Each entry below must be repeated exactly. Leave the pictures out of it.

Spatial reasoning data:
------------------------------------------------------------------------

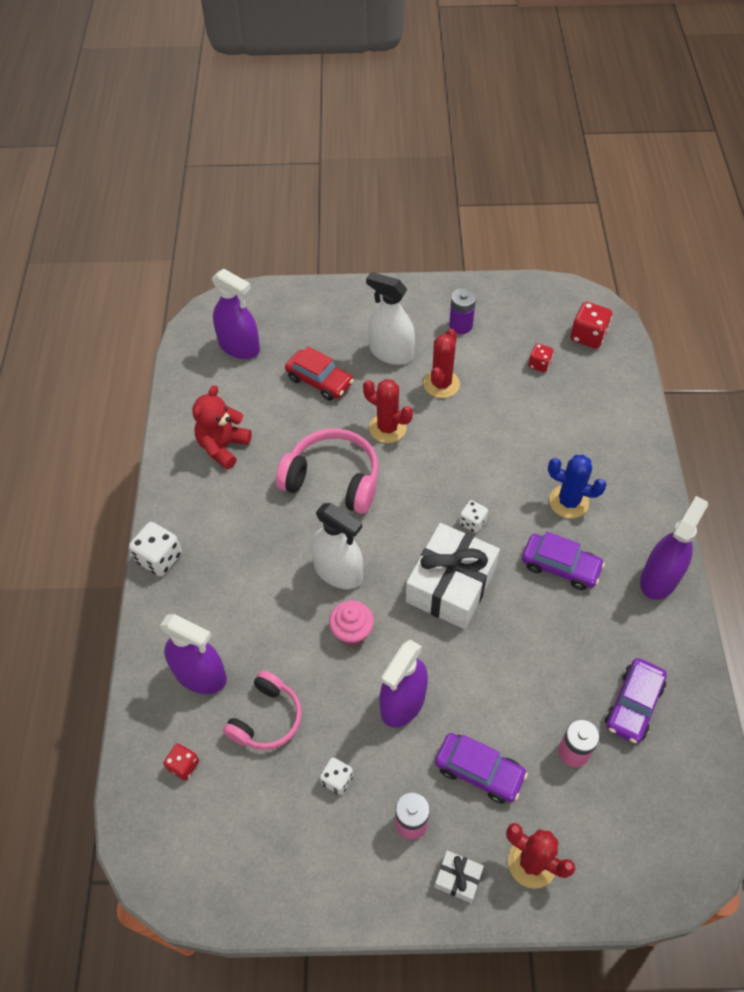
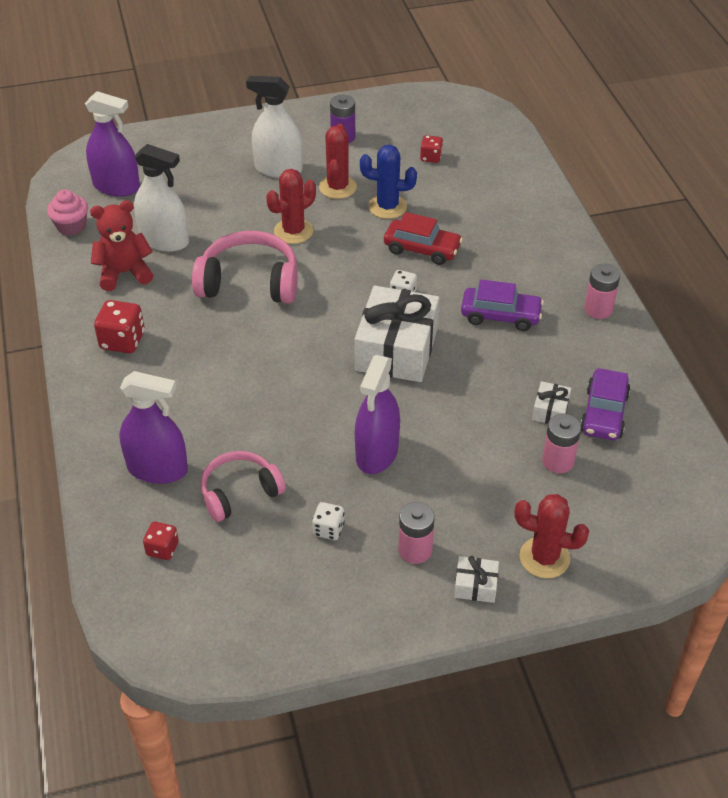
camera: 15 degrees left, 10 degrees down
(159, 558) = (83, 378): white dice -> none
(223, 447) = (124, 273): red teddy bear -> red teddy bear turned 60 degrees clockwise
(266, 718) = (239, 492): pink headphones -> pink headphones turned 135 degrees counterclockwise
(319, 381) = (211, 203): red car -> red car (422, 249)
(338, 571) = (278, 357): white spray bottle -> white spray bottle (164, 241)
(352, 631) = (307, 404): pink cupcake -> pink cupcake (71, 226)
(387, 428) = (293, 231): red cactus -> red cactus turned 60 degrees counterclockwise
(479, 771) = (470, 494): purple car -> none
(568, 502) = (493, 263): blue cactus -> blue cactus (387, 207)
(581, 689) = (550, 410): none -> white gift
(588, 336) = (472, 128): red dice -> red dice (122, 341)
(659, 578) = (598, 309): purple spray bottle -> pink battery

------------------------------------------------------------------------

_Result_
camera: 15 degrees left, 10 degrees down
(159, 558) = (83, 378): white dice -> none
(223, 447) = (124, 273): red teddy bear -> red teddy bear turned 60 degrees clockwise
(266, 718) = (239, 492): pink headphones -> pink headphones turned 135 degrees counterclockwise
(319, 381) = (211, 203): red car -> red car (422, 249)
(338, 571) = (278, 357): white spray bottle -> white spray bottle (164, 241)
(352, 631) = (307, 404): pink cupcake -> pink cupcake (71, 226)
(387, 428) = (293, 231): red cactus -> red cactus turned 60 degrees counterclockwise
(479, 771) = (470, 494): purple car -> none
(568, 502) = (493, 263): blue cactus -> blue cactus (387, 207)
(581, 689) = (550, 410): none -> white gift
(588, 336) = (472, 128): red dice -> red dice (122, 341)
(659, 578) = (598, 309): purple spray bottle -> pink battery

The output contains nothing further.